## Problem
Please convert all of the material below into a Markdown table with two columns, Row and Line, giving each nonblank line its own numbered row and skipping blank lines. Leave the picture out.
◇ ◇ ◇ ◇
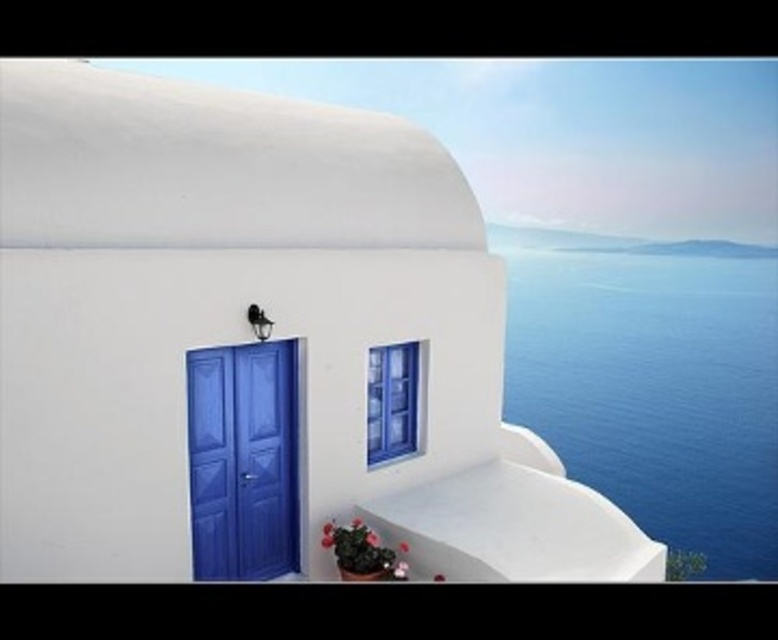
Does blue water at right lie behind blue glass window at center?

Yes, it is.

Can you confirm if blue water at right is positioned above blue glass window at center?

No, blue water at right is not above blue glass window at center.

Who is more distant from viewer, (601,346) or (377,372)?

The point (601,346) is behind.

This screenshot has height=640, width=778. Find the location of `blue water at right`. blue water at right is located at coordinates (654, 381).

From the picture: Who is more forward, (748, 392) or (202, 433)?

Point (202, 433) is more forward.

Locate an element on the screen. This screenshot has height=640, width=778. blue water at right is located at coordinates (654, 381).

Can you confirm if matte blue door at lower left is positioned to the right of blue glass window at center?

Incorrect, matte blue door at lower left is not on the right side of blue glass window at center.

Between matte blue door at lower left and blue glass window at center, which one appears on the right side from the viewer's perspective?

Positioned to the right is blue glass window at center.

I want to click on matte blue door at lower left, so click(x=242, y=460).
◇ ◇ ◇ ◇
## Your response
| Row | Line |
|---|---|
| 1 | Does blue water at right lie behind blue glass window at center? |
| 2 | Yes, it is. |
| 3 | Can you confirm if blue water at right is positioned above blue glass window at center? |
| 4 | No, blue water at right is not above blue glass window at center. |
| 5 | Who is more distant from viewer, (601,346) or (377,372)? |
| 6 | The point (601,346) is behind. |
| 7 | This screenshot has height=640, width=778. Find the location of `blue water at right`. blue water at right is located at coordinates (654, 381). |
| 8 | From the picture: Who is more forward, (748, 392) or (202, 433)? |
| 9 | Point (202, 433) is more forward. |
| 10 | Locate an element on the screen. This screenshot has height=640, width=778. blue water at right is located at coordinates (654, 381). |
| 11 | Can you confirm if matte blue door at lower left is positioned to the right of blue glass window at center? |
| 12 | Incorrect, matte blue door at lower left is not on the right side of blue glass window at center. |
| 13 | Between matte blue door at lower left and blue glass window at center, which one appears on the right side from the viewer's perspective? |
| 14 | Positioned to the right is blue glass window at center. |
| 15 | I want to click on matte blue door at lower left, so click(x=242, y=460). |